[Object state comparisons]
*****

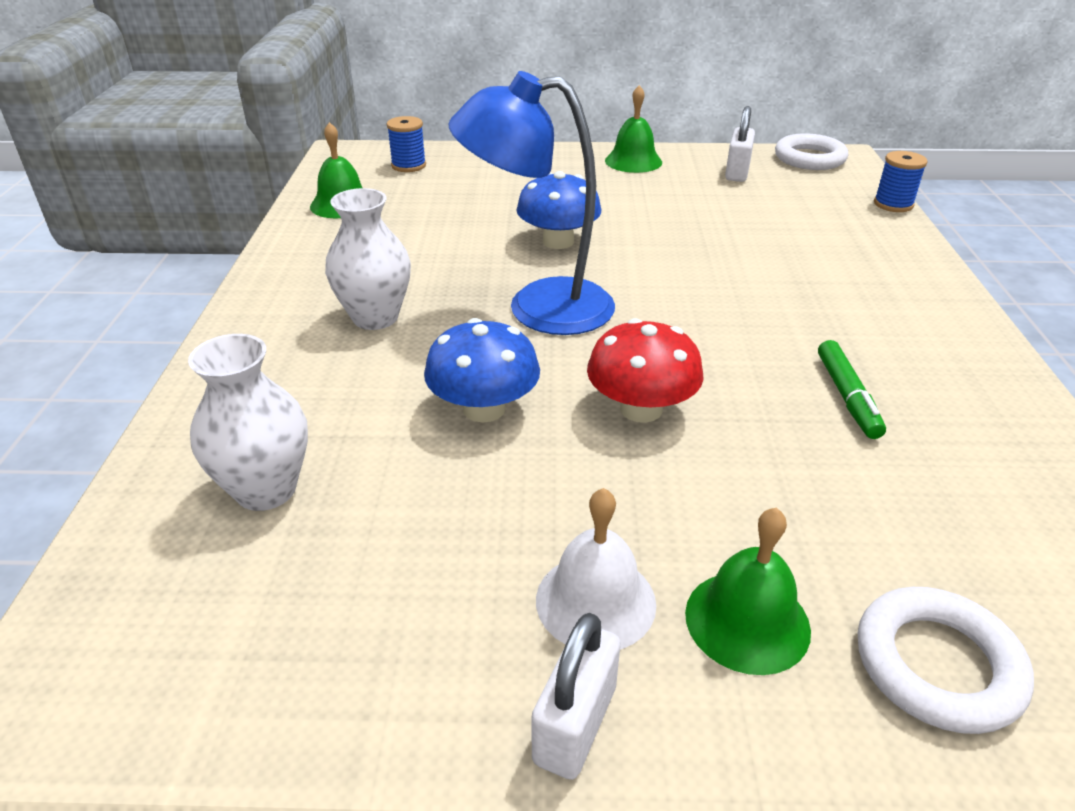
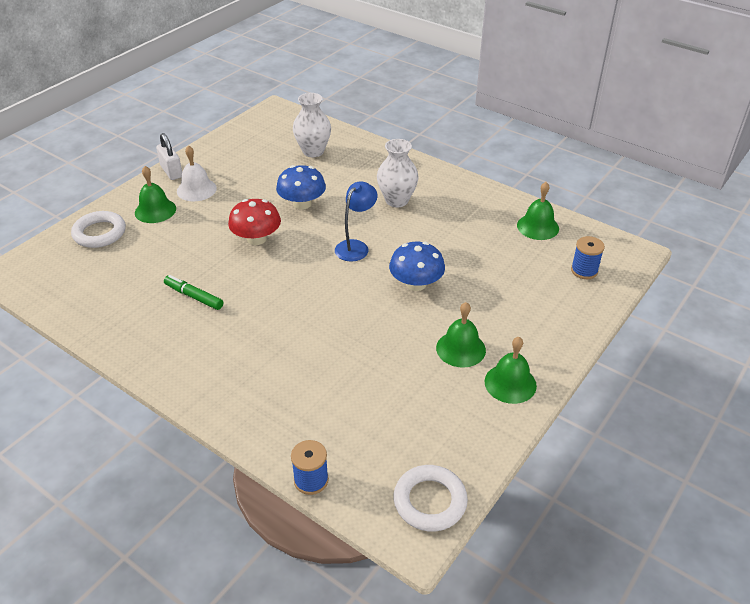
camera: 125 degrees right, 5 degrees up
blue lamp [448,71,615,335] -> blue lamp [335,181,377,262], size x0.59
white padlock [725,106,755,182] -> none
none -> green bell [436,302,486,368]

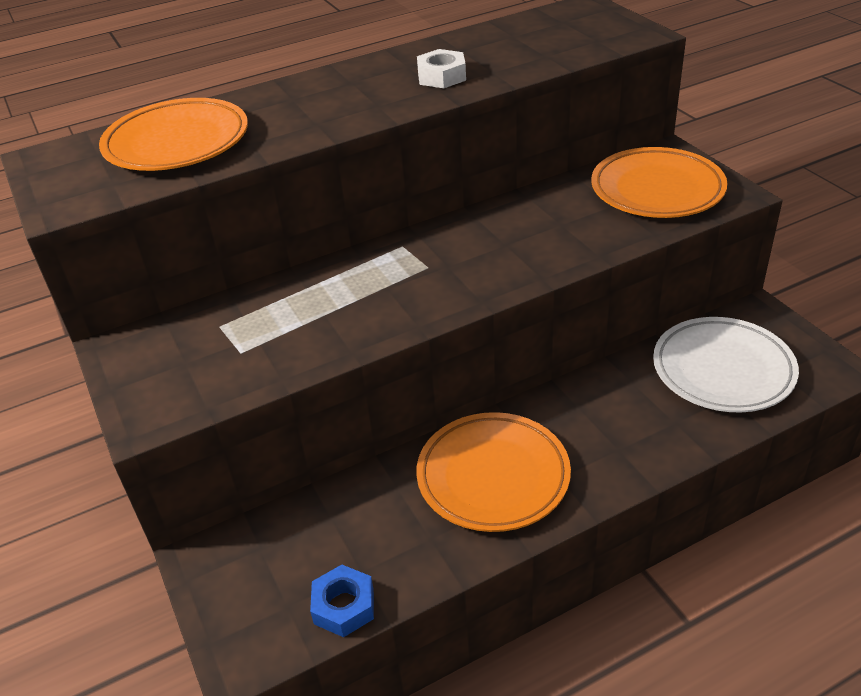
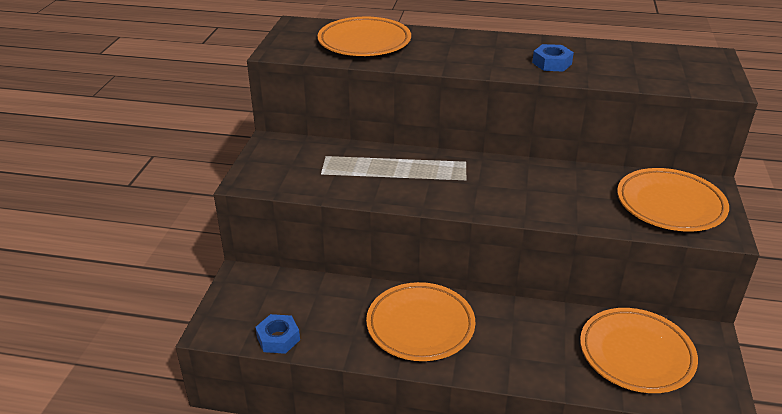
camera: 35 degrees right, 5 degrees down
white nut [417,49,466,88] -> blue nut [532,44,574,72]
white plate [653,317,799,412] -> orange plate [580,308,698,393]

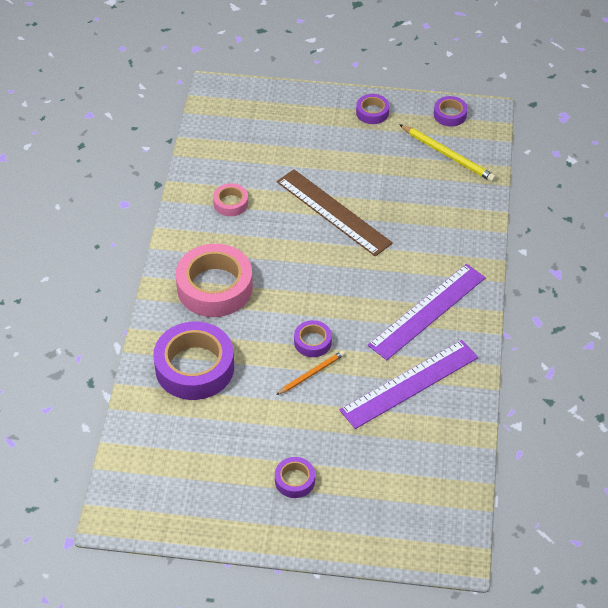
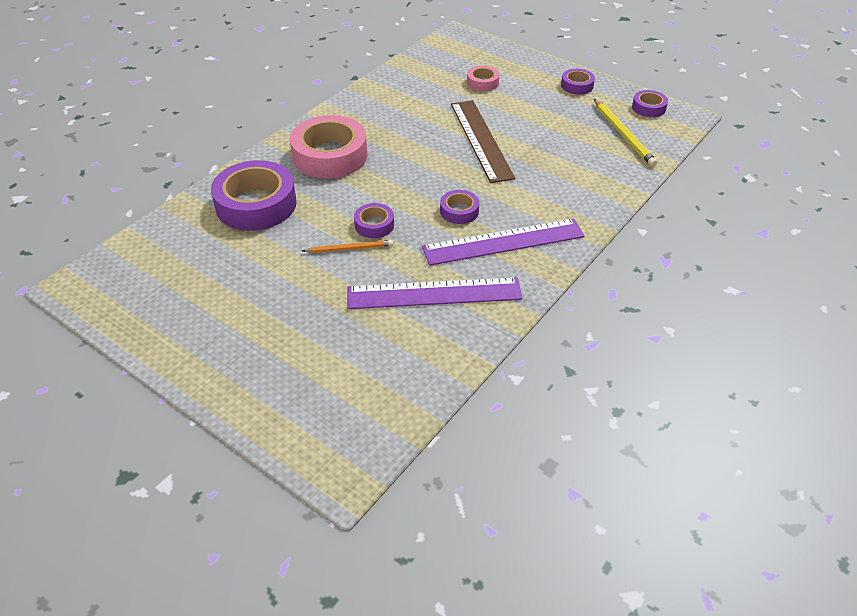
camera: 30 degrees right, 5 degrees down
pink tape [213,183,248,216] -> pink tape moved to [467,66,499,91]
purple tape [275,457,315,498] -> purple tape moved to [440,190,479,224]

*****

### Exercise details
Range to copy from the records above: the line containing "camera: 35 degrees right, 5 degrees down" to the line containing "pink tape [213,183,248,216]", both included. Output those lines exactly and only those, skipping pictures.

### Answer for this exercise
camera: 35 degrees right, 5 degrees down
white nut [417,49,466,88] -> blue nut [532,44,574,72]
white plate [653,317,799,412] -> orange plate [580,308,698,393]

camera: 30 degrees right, 5 degrees down
pink tape [213,183,248,216] -> pink tape moved to [467,66,499,91]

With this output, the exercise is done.